ASSIGNMENT:
Pictures in the listing below are skipped, while the lines from the "red semicircle: (160, 40)" line through the "pink semicircle: (34, 66) -> (47, 104), moved" line are returned word for word.
--------
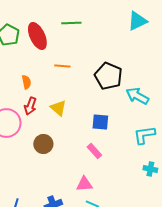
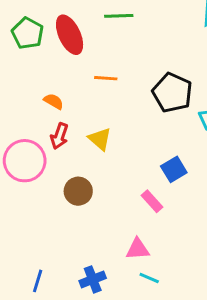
orange semicircle: (26, 82) -> (54, 101), turned -48
blue square: (100, 122) -> (174, 169), moved, turned -36

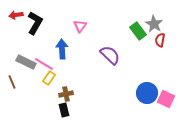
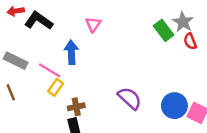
black L-shape: (35, 23) -> (39, 21), turned -85
red semicircle: (160, 40) -> (190, 41), turned -32
purple semicircle: (110, 55) -> (130, 98), moved
gray rectangle: (26, 62) -> (16, 61), moved

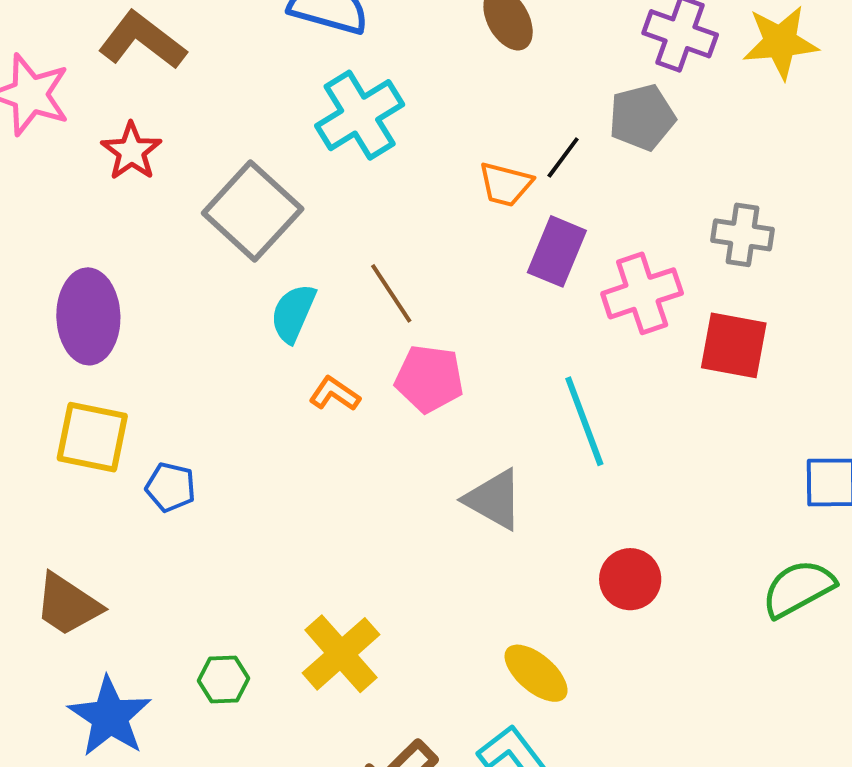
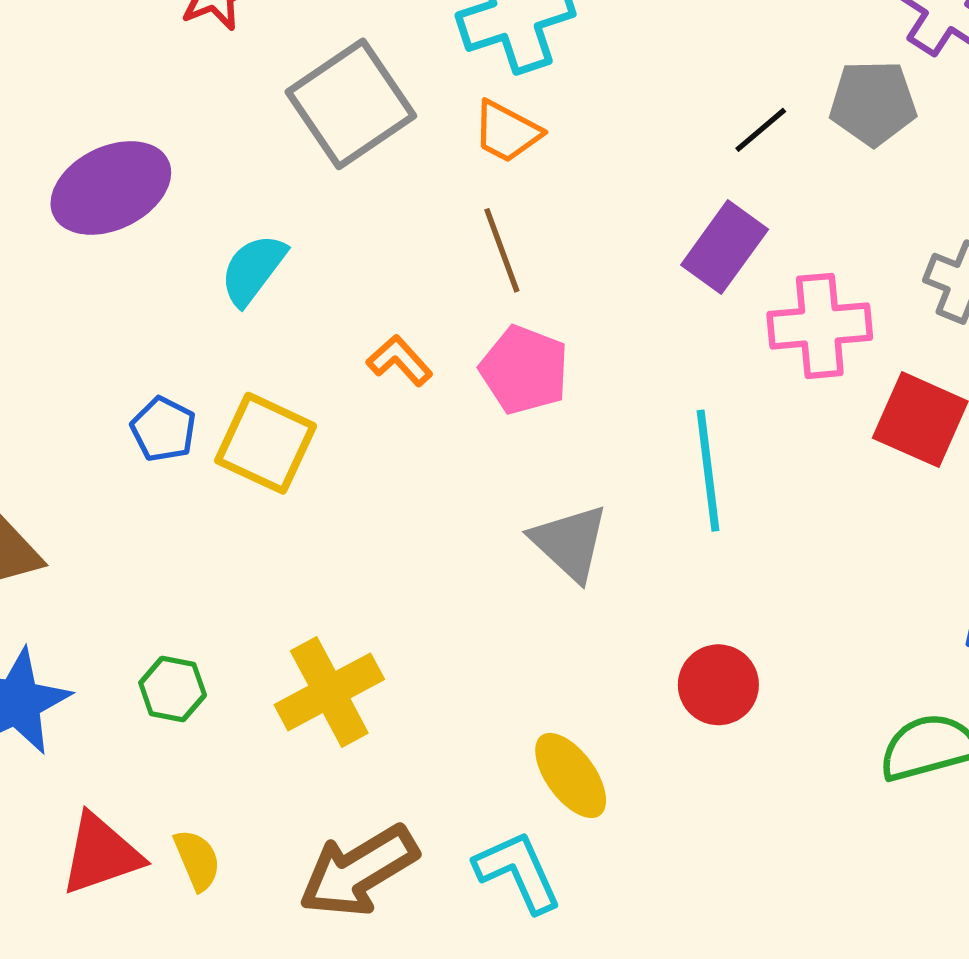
orange trapezoid: (505, 184) -> (507, 132), moved
cyan semicircle: (293, 313) -> (253, 269), moved
purple ellipse: (88, 316) -> (111, 188), turned 52
yellow square: (92, 437) -> (266, 443), moved

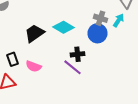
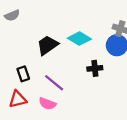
pink semicircle: (34, 66) -> (47, 104), moved
purple line: (72, 67) -> (54, 83), moved

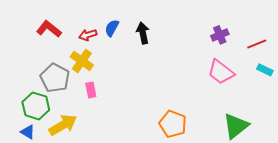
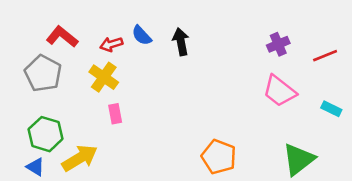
blue semicircle: (112, 28) -> (142, 35), turned -72
cyan rectangle: (265, 70) -> (331, 109), moved
gray pentagon: (55, 78) -> (43, 73), moved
--------
ANSWER FOR THIS EXERCISE:
red semicircle: (160, 40) -> (190, 41), turned -32
purple semicircle: (110, 55) -> (130, 98), moved
gray rectangle: (26, 62) -> (16, 61), moved

orange trapezoid: (505, 184) -> (507, 132), moved
cyan semicircle: (293, 313) -> (253, 269), moved
purple ellipse: (88, 316) -> (111, 188), turned 52
yellow square: (92, 437) -> (266, 443), moved

pink semicircle: (34, 66) -> (47, 104), moved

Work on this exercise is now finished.